Only the lines in the entries below from the line with "BT3 pin TXD: D7 -> D3" to the line with "POT3 pin SIG: A3 -> TX", both included, belong in the answer, transcribed exactly and without pictures.

━━ MATERIAL FOR THIS EXERCISE ━━

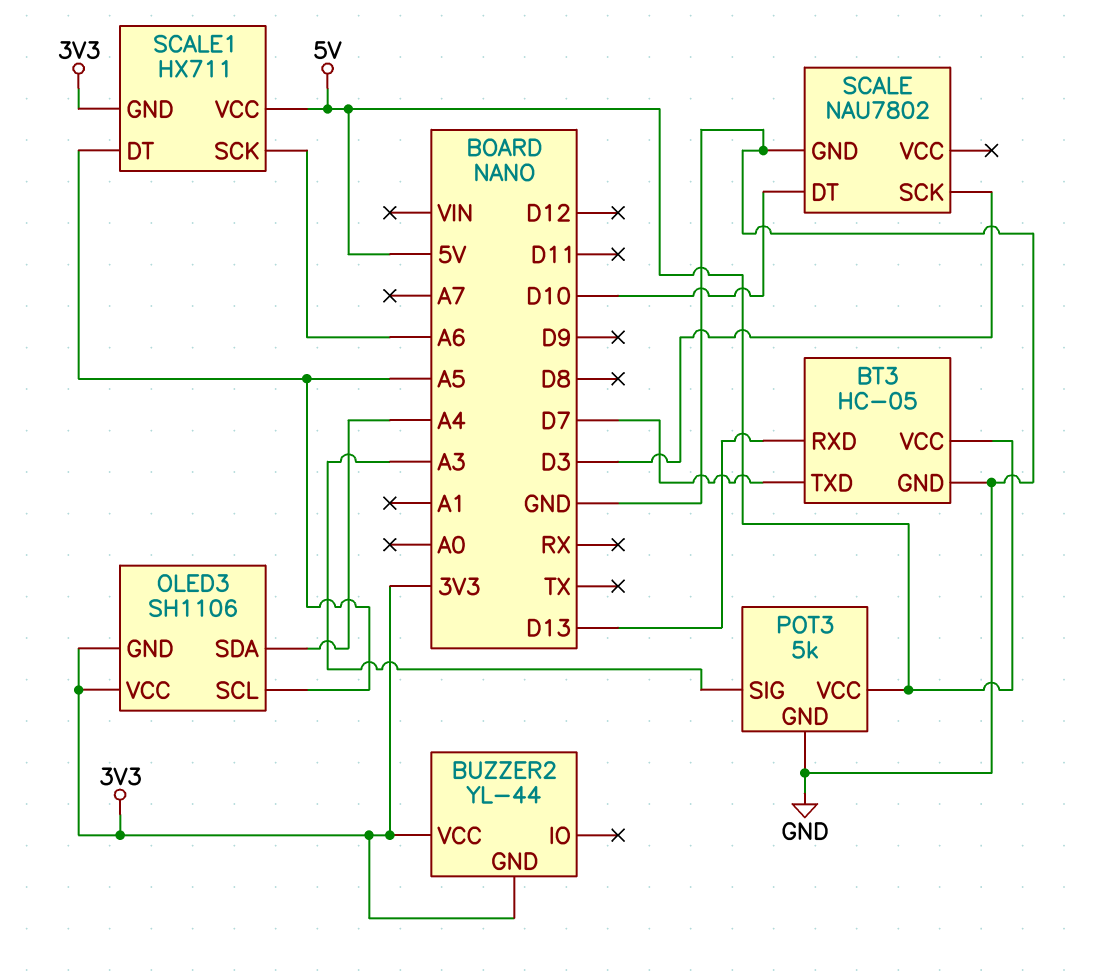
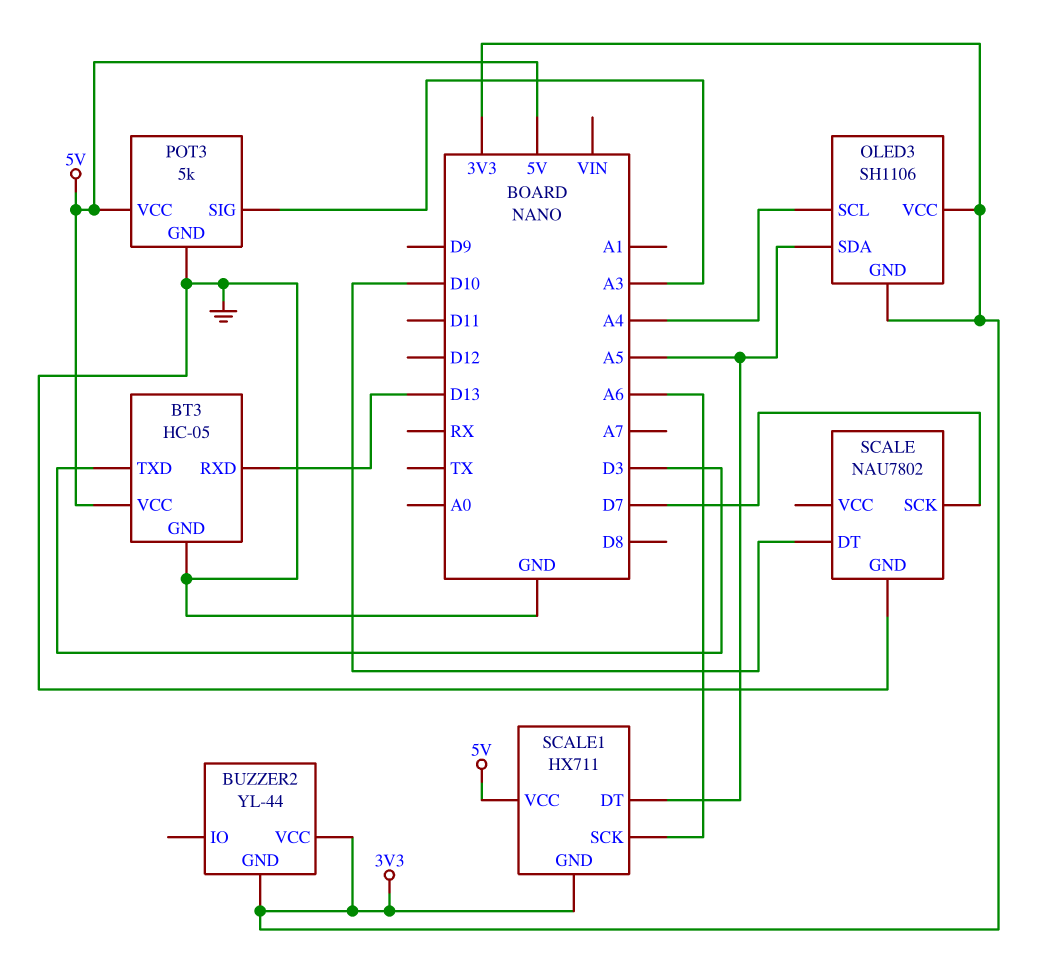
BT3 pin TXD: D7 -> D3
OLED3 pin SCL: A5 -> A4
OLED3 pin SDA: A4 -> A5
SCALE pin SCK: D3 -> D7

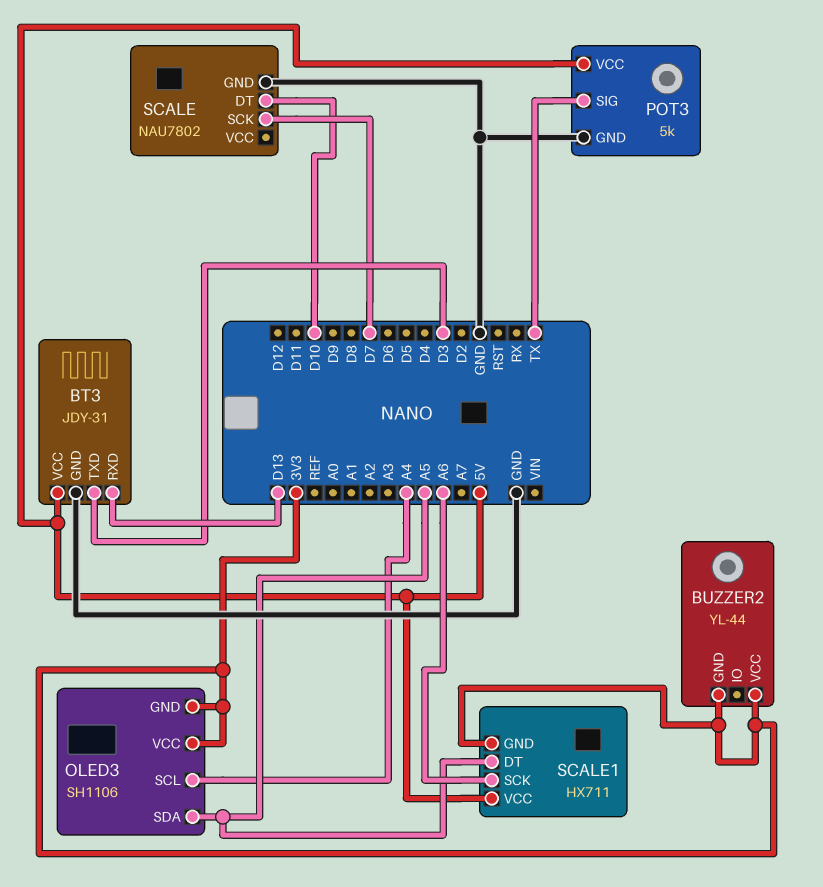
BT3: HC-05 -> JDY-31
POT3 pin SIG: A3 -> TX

━━━
━━ MATERIAL FOR THIS EXERCISE ━━

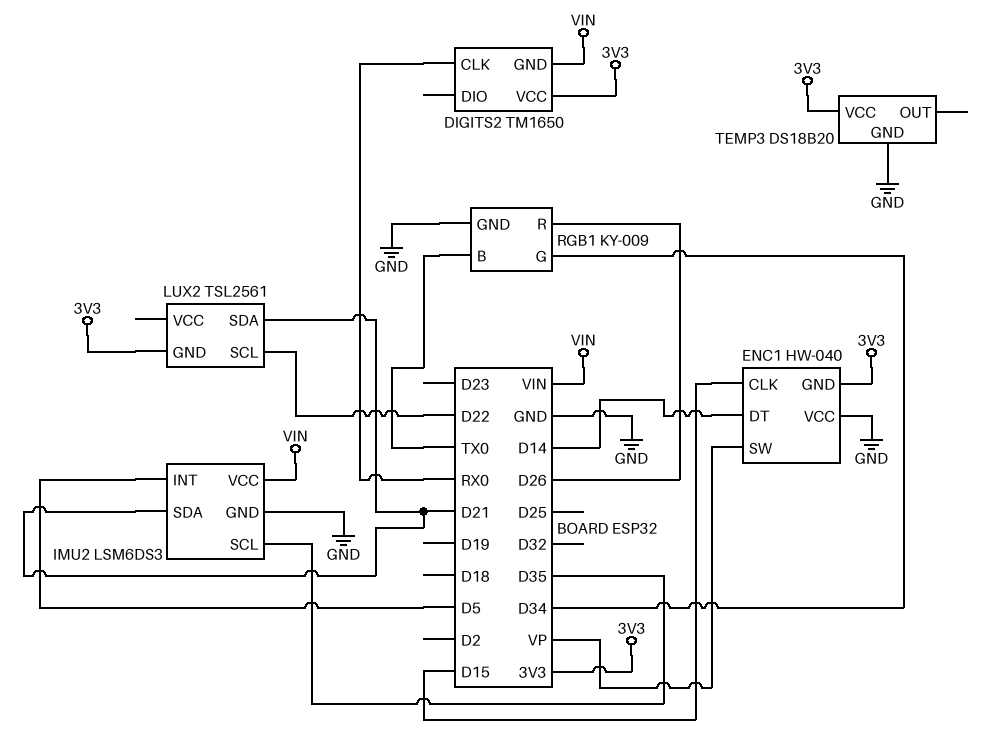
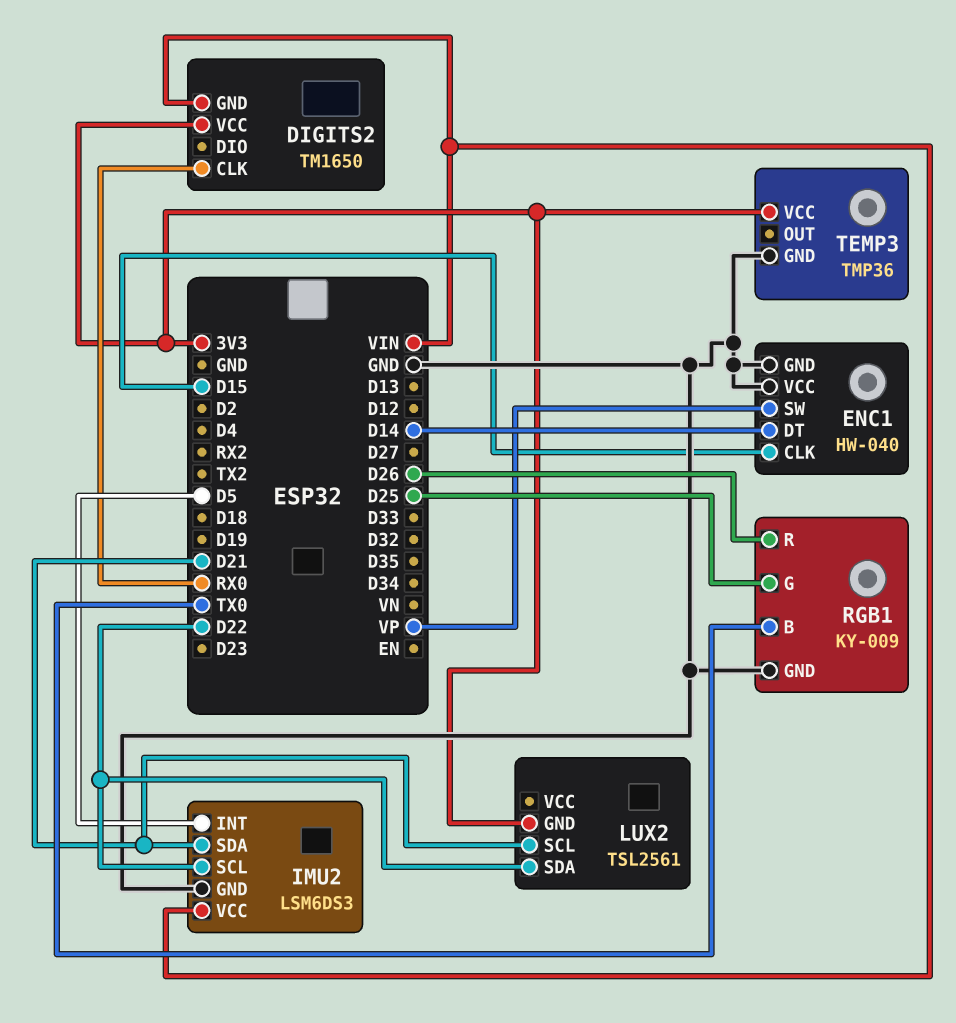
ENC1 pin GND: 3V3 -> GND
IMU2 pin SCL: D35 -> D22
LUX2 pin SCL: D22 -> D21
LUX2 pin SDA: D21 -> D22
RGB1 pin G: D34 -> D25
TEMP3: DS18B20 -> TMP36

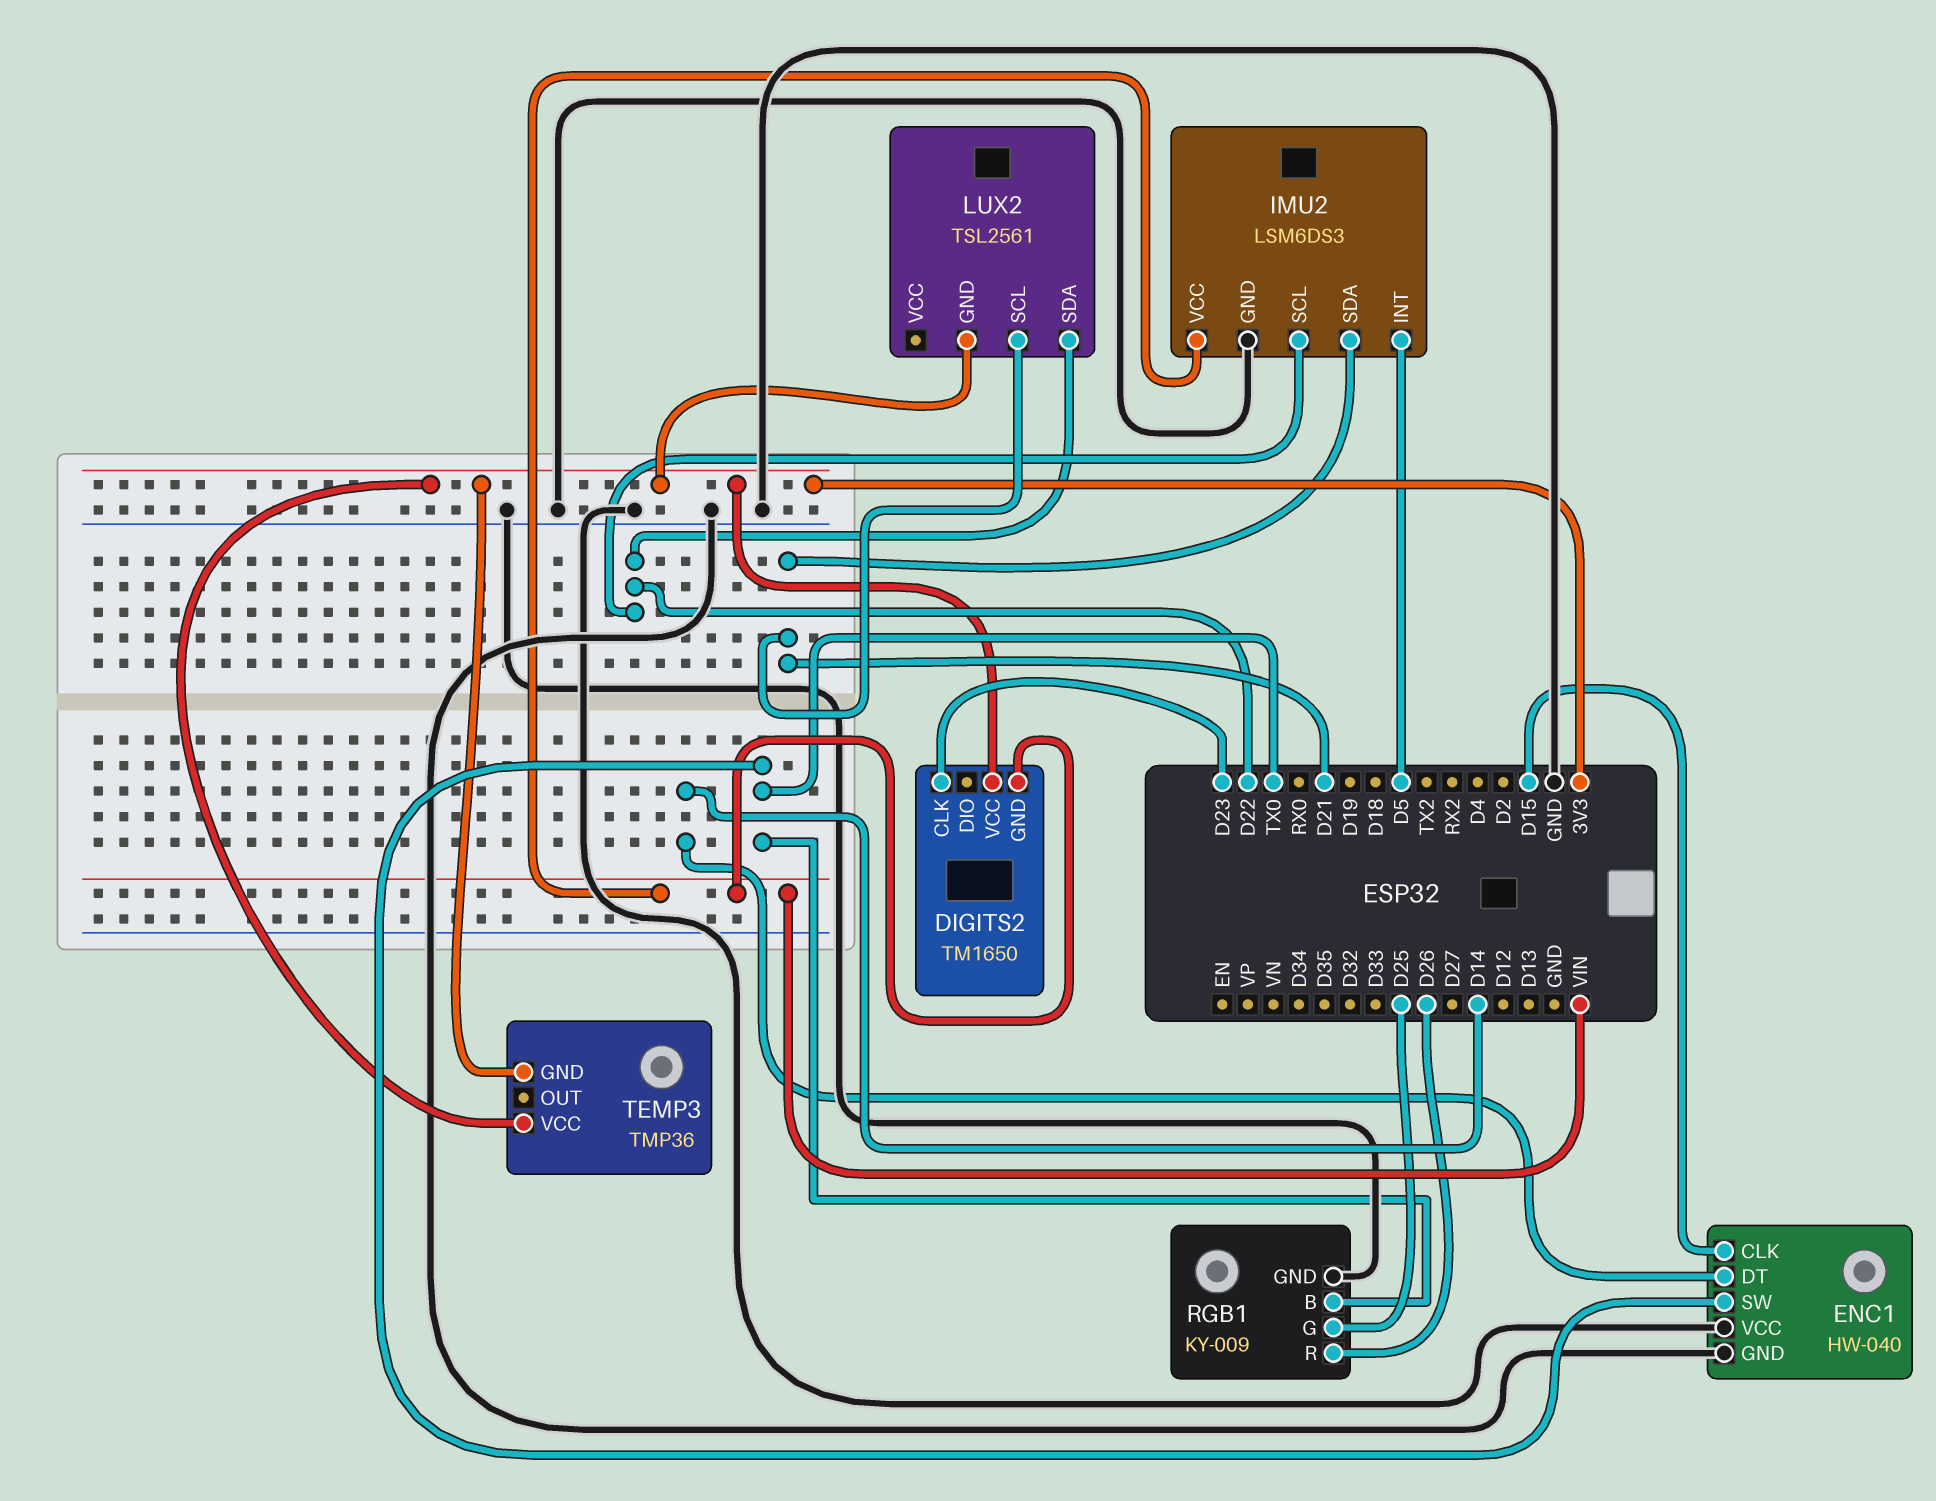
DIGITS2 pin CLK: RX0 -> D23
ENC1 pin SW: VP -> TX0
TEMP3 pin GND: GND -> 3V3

━━━

▶ _ANSWER TO THE PROBLEM_
BT3 pin TXD: D7 -> D3
OLED3 pin SCL: A5 -> A4
OLED3 pin SDA: A4 -> A5
SCALE pin SCK: D3 -> D7

BT3: HC-05 -> JDY-31
POT3 pin SIG: A3 -> TX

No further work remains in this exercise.